[Records supplied — start]
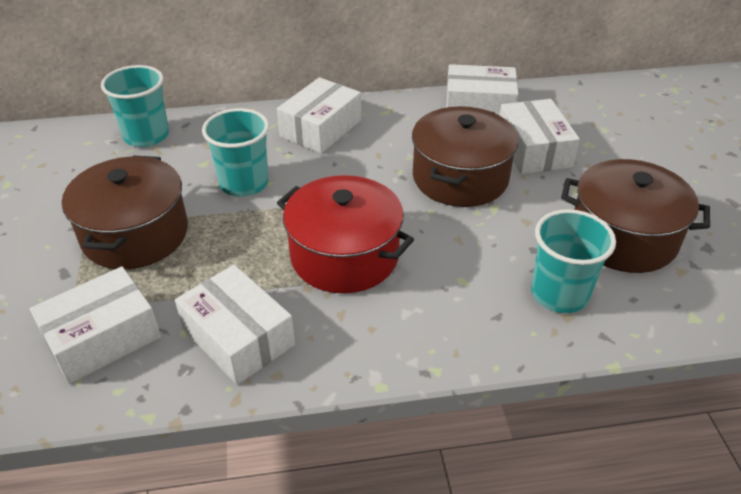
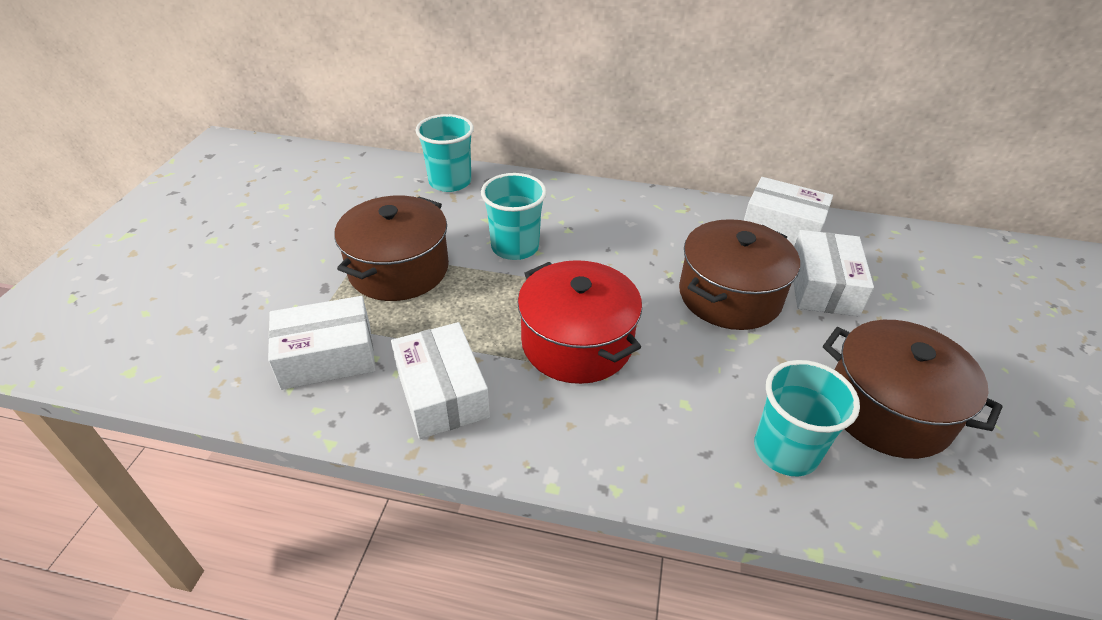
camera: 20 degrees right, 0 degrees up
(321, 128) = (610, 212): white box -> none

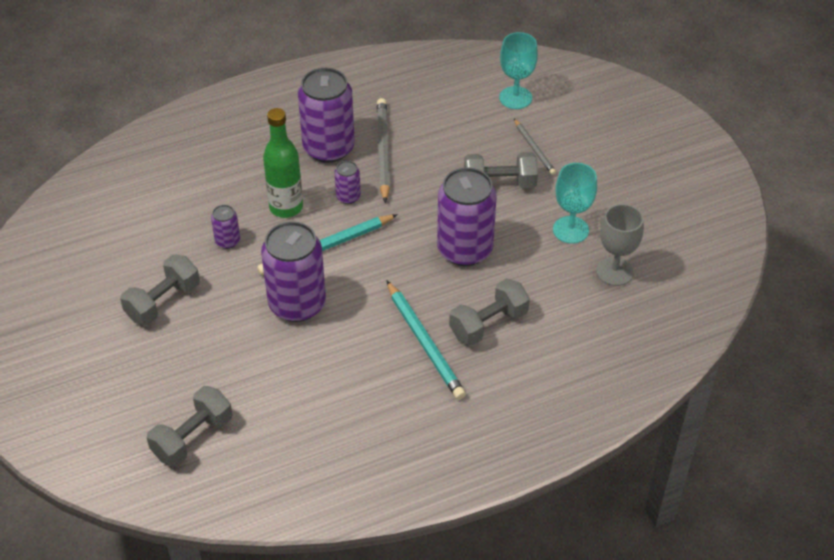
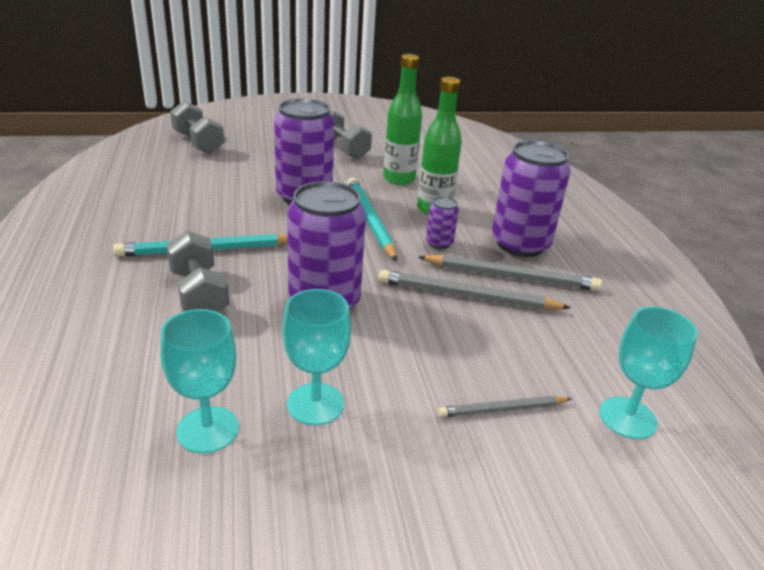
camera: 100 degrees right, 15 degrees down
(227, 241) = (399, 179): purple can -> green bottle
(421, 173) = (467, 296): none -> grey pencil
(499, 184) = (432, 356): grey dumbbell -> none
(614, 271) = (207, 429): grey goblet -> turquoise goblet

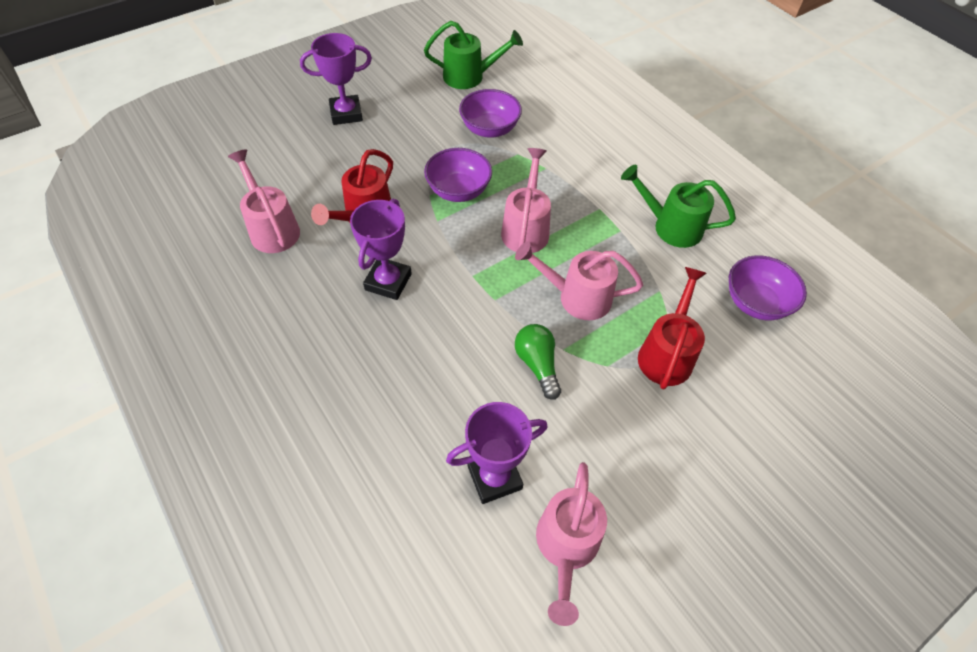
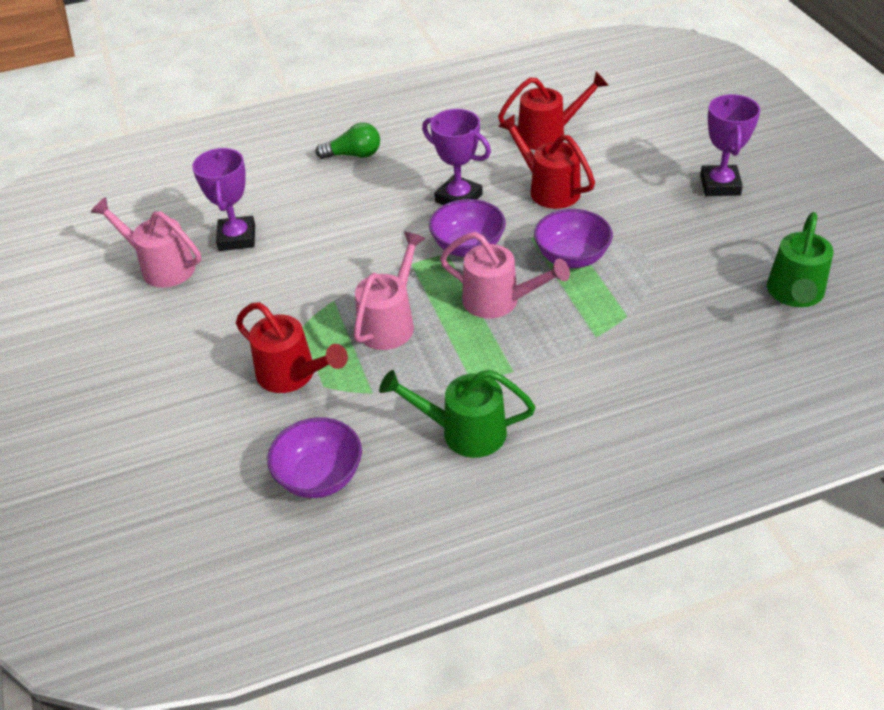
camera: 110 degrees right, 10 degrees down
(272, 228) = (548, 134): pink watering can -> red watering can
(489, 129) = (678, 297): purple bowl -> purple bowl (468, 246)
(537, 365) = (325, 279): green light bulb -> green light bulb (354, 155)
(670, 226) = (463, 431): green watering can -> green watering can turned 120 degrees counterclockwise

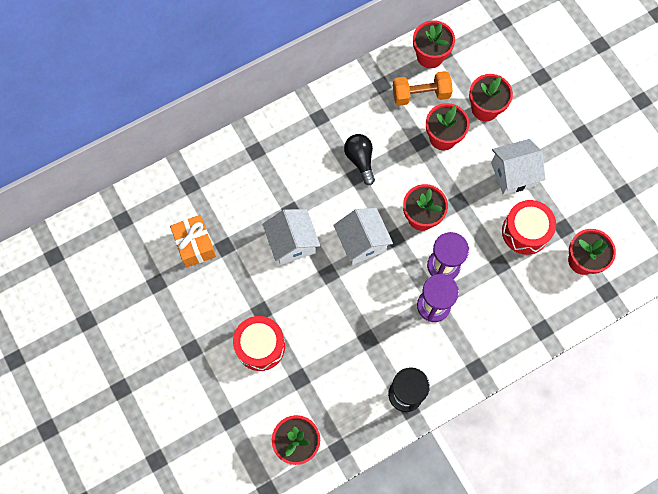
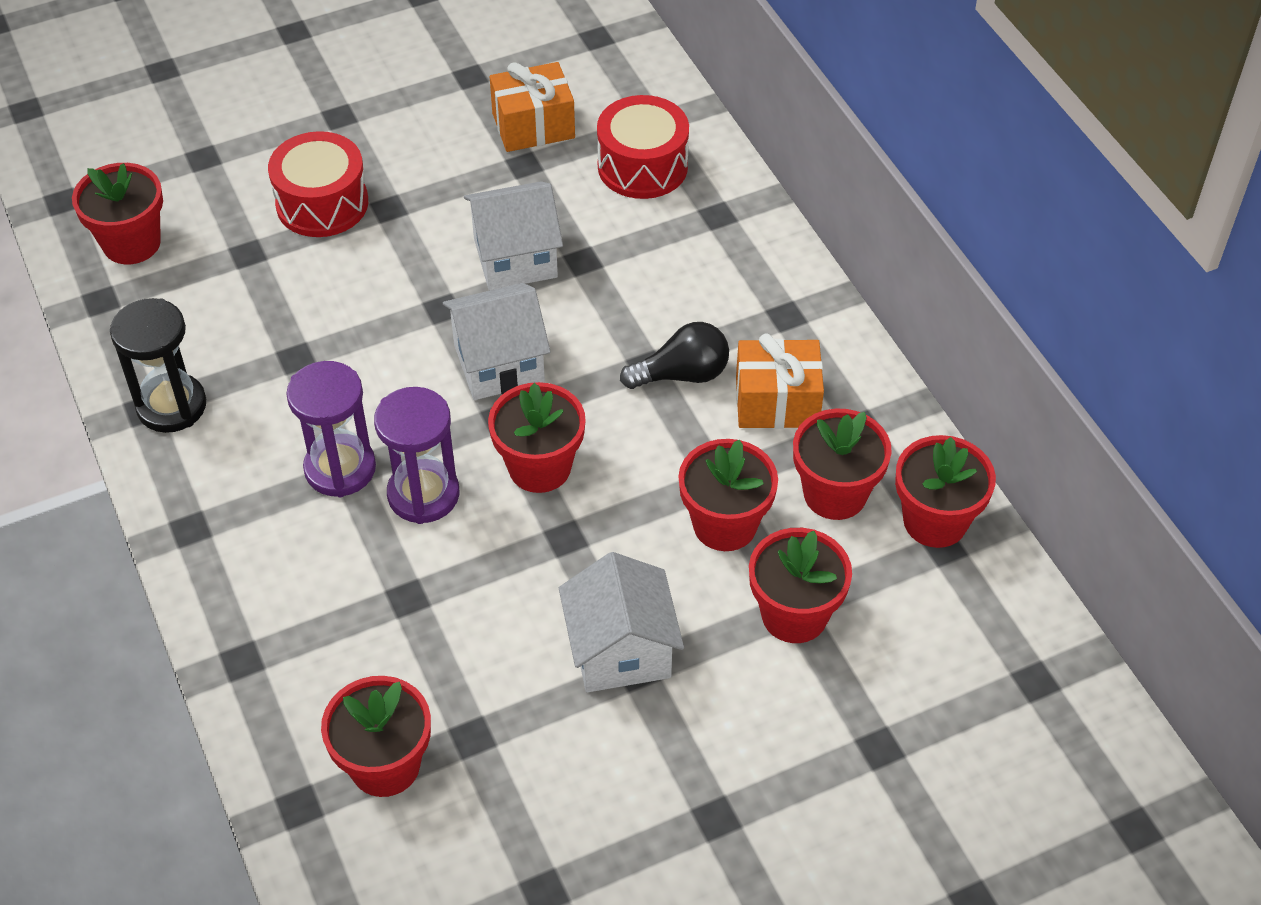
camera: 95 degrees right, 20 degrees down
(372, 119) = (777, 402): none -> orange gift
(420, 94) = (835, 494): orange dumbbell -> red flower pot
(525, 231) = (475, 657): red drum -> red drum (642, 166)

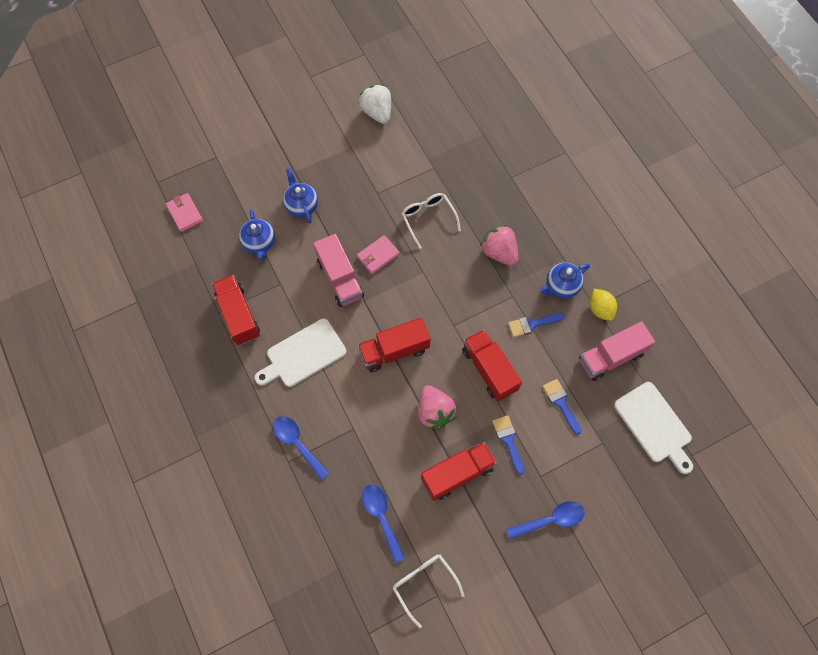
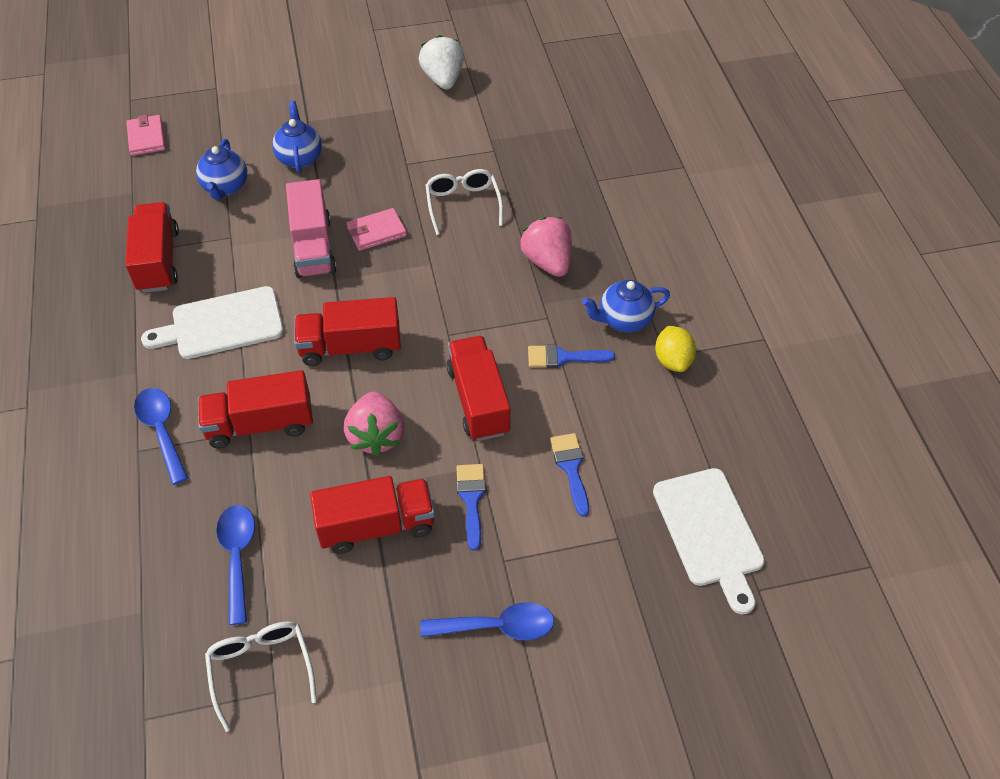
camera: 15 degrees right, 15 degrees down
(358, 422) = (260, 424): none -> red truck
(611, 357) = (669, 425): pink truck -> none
[Records supplied — finish]
Exercise requirements: Using the entries above, determine how many lines include the string "none" and write only that number.

Response to this task: 6